What to work on. All entries below must be output word for word, and the pictures left behind.

Scene comparison data:
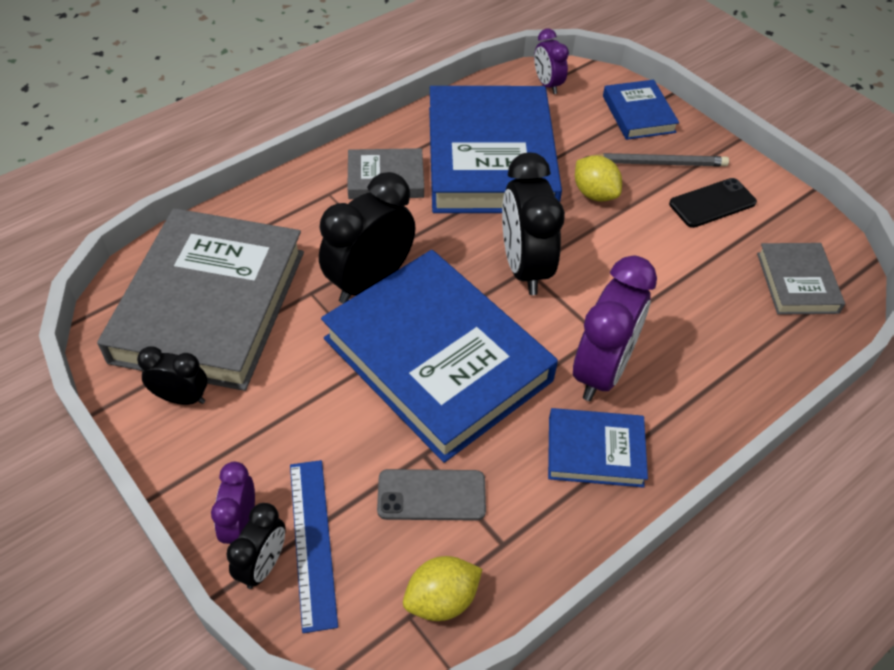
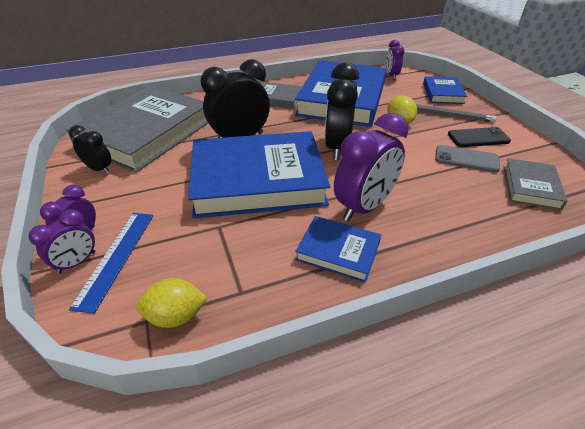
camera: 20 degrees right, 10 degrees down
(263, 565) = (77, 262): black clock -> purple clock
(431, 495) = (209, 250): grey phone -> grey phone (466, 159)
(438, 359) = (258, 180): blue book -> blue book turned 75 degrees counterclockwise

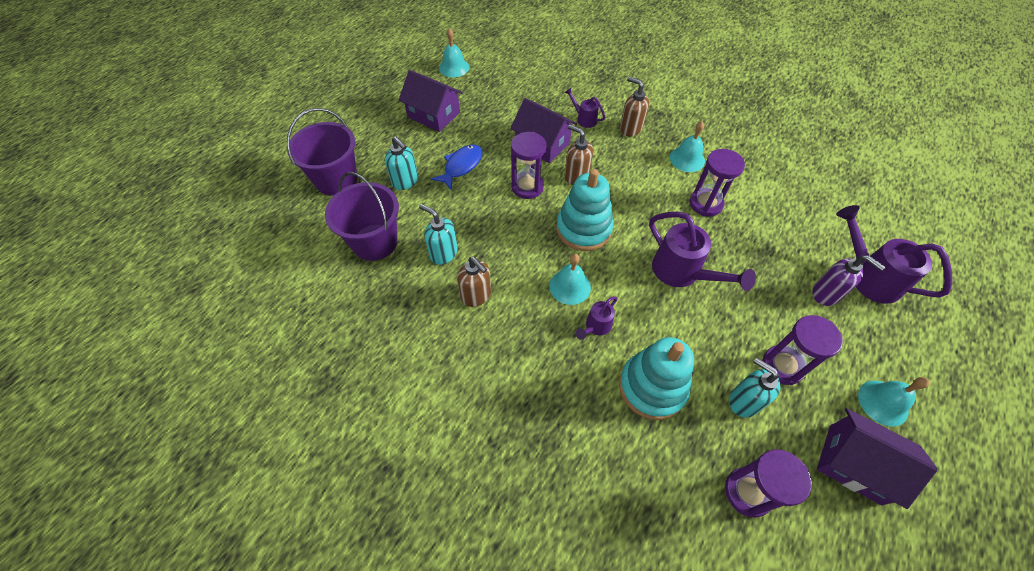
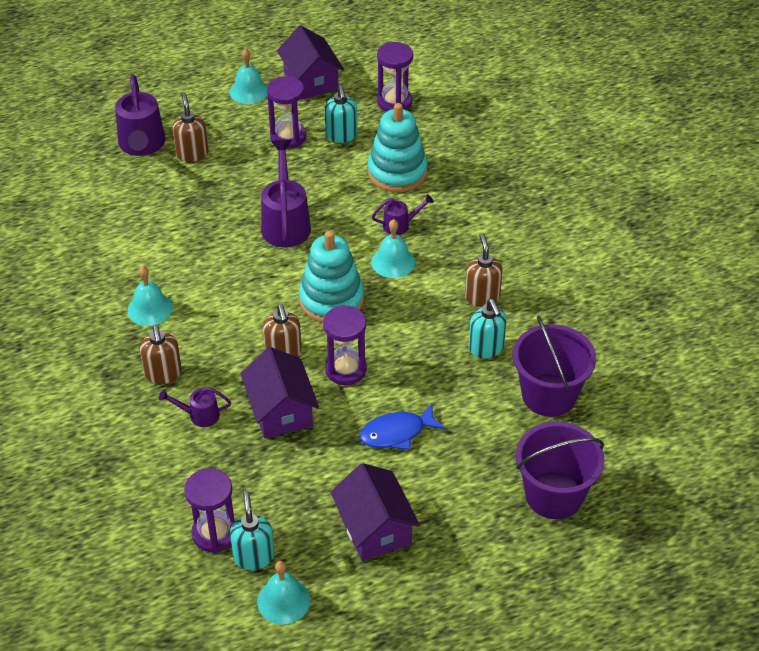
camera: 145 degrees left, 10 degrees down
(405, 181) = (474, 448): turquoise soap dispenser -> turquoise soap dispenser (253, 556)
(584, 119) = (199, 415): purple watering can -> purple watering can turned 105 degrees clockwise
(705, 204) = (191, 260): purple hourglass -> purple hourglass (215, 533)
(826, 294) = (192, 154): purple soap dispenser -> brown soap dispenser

Task response.
camera: 20 degrees right, 10 degrees down
(263, 565) = (77, 262): black clock -> purple clock
(431, 495) = (209, 250): grey phone -> grey phone (466, 159)
(438, 359) = (258, 180): blue book -> blue book turned 75 degrees counterclockwise

camera: 145 degrees left, 10 degrees down
(405, 181) = (474, 448): turquoise soap dispenser -> turquoise soap dispenser (253, 556)
(584, 119) = (199, 415): purple watering can -> purple watering can turned 105 degrees clockwise
(705, 204) = (191, 260): purple hourglass -> purple hourglass (215, 533)
(826, 294) = (192, 154): purple soap dispenser -> brown soap dispenser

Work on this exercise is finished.